**** Listed entries ****

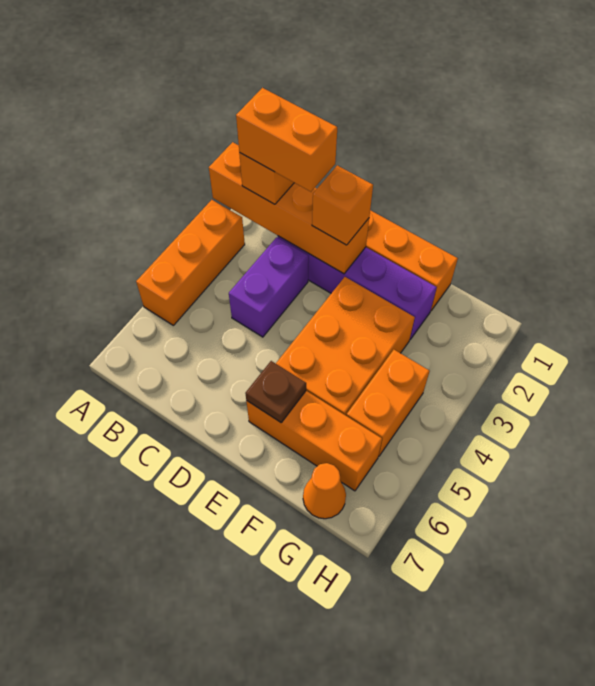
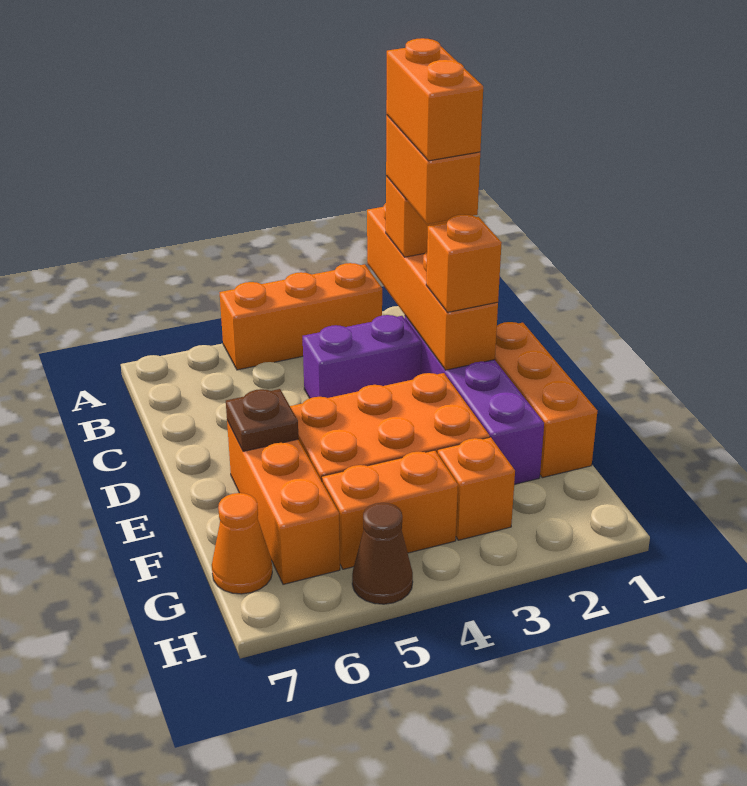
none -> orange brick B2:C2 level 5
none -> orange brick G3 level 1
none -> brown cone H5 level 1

****
**** Listed entries ****

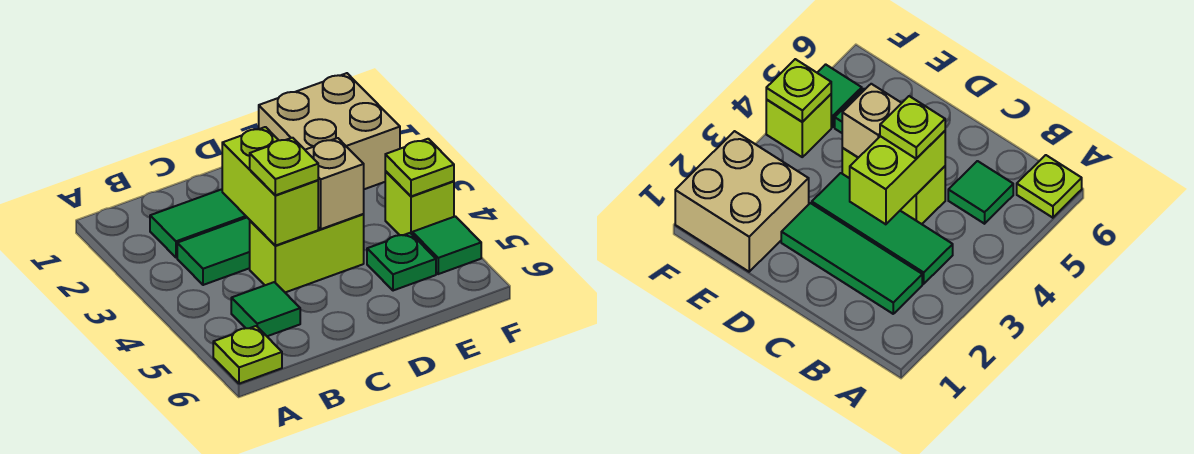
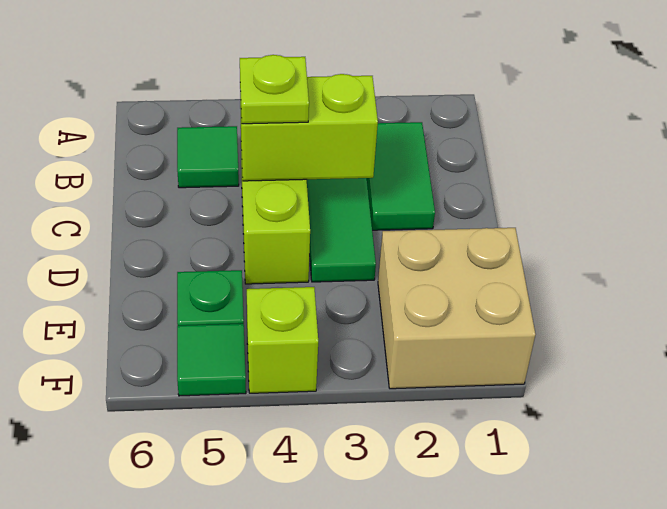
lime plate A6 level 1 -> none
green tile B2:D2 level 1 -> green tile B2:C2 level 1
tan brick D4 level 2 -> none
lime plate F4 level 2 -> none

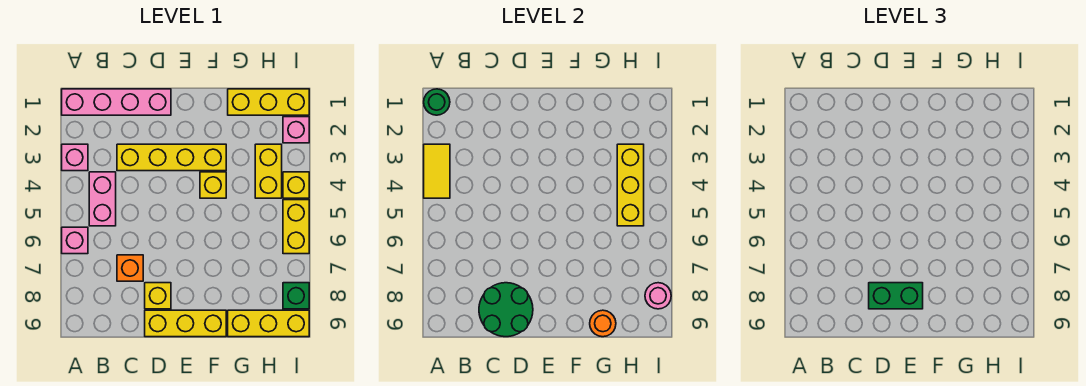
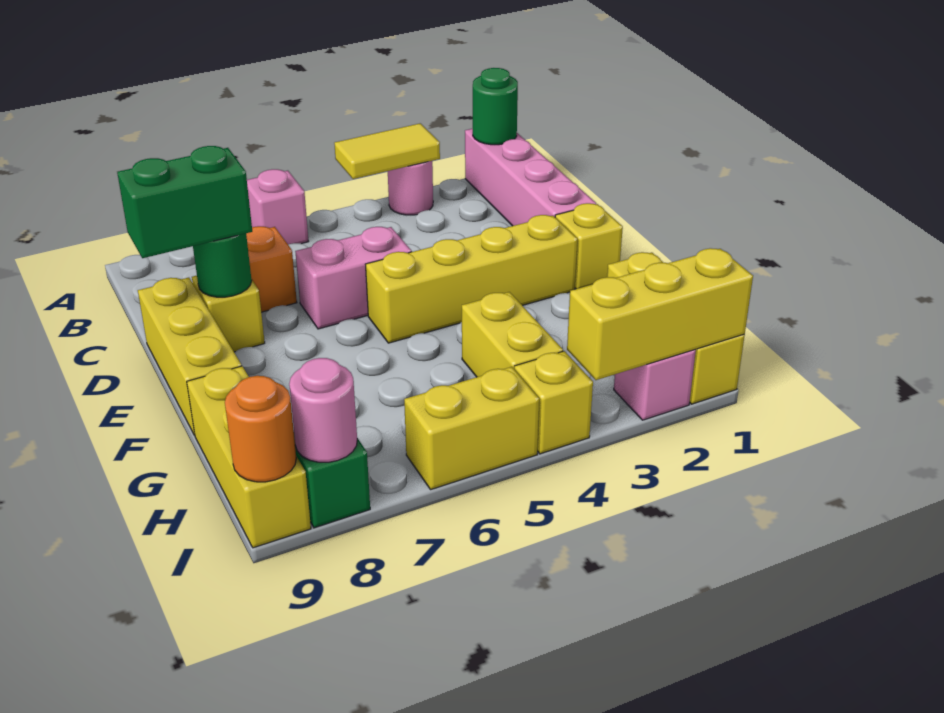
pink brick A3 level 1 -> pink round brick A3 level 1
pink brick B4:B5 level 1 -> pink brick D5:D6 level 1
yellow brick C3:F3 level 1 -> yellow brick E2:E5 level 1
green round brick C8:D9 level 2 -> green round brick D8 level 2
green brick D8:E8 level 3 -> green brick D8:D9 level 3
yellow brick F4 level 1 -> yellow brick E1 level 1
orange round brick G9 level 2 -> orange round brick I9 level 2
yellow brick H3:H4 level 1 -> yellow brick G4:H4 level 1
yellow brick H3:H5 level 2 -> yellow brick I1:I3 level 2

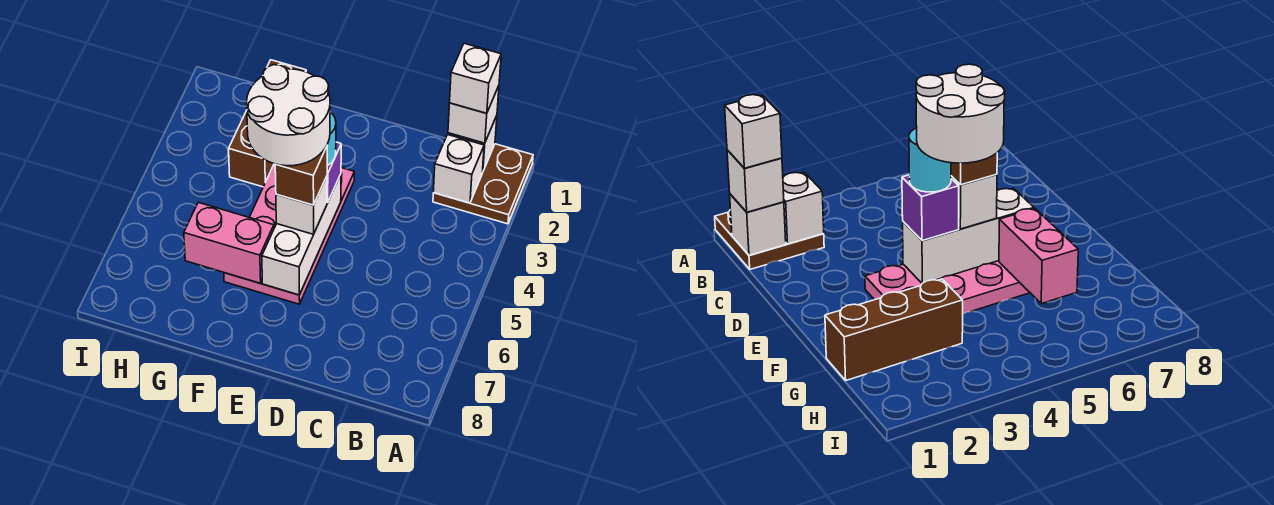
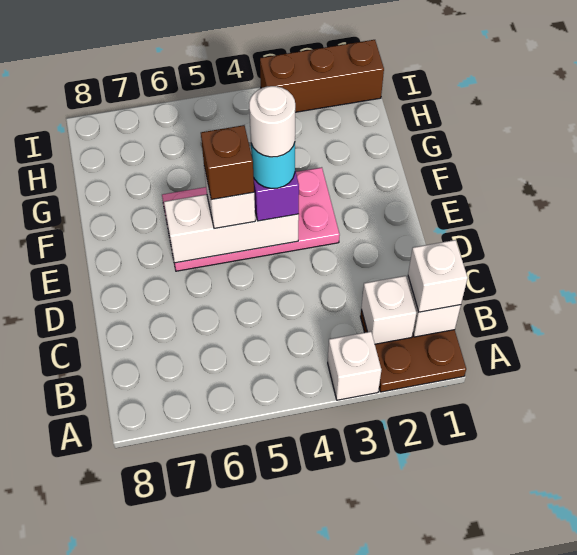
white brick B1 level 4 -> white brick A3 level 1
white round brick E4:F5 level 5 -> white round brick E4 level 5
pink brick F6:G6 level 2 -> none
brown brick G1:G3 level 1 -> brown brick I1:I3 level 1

****

Please give back exactly the lines of the listing above that run from the one containing "none -> orange brick B2:C2 level 5" through the one containing "none -> brown cone H5 level 1", and only those.

> [Solved exercise]:
none -> orange brick B2:C2 level 5
none -> orange brick G3 level 1
none -> brown cone H5 level 1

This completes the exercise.